* [Data provided]
━━━━━━━━━━━━━━━━━━━━━━━━━━━━━━
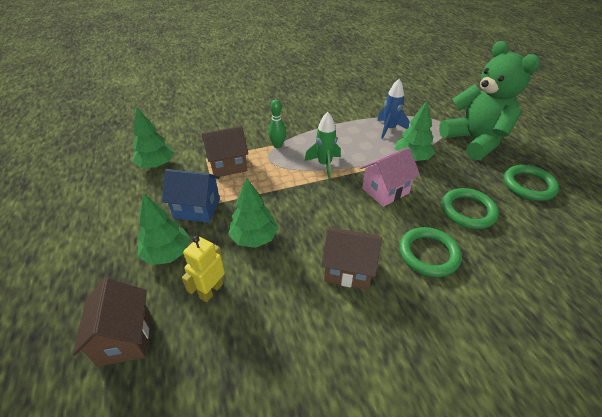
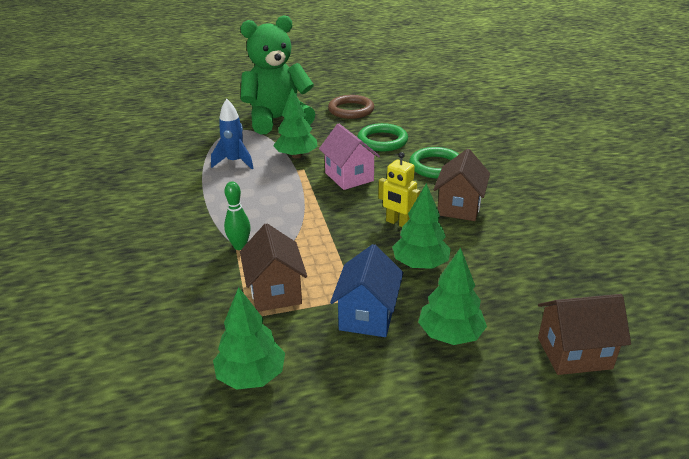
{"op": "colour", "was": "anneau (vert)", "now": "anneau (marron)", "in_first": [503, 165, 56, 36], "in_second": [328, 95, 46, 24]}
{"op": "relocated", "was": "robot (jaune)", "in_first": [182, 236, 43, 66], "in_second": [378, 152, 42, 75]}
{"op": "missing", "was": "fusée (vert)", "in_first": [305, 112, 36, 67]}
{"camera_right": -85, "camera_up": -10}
━━━━━━━━━━━━━━━━━━━━━━━━━━━━━━
* [Work task]
Every line of the listing above is to be repeated exactly, with its pictures left out.

* [Answer to this problem]
{"op": "colour", "was": "anneau (vert)", "now": "anneau (marron)", "in_first": [503, 165, 56, 36], "in_second": [328, 95, 46, 24]}
{"op": "relocated", "was": "robot (jaune)", "in_first": [182, 236, 43, 66], "in_second": [378, 152, 42, 75]}
{"op": "missing", "was": "fusée (vert)", "in_first": [305, 112, 36, 67]}
{"camera_right": -85, "camera_up": -10}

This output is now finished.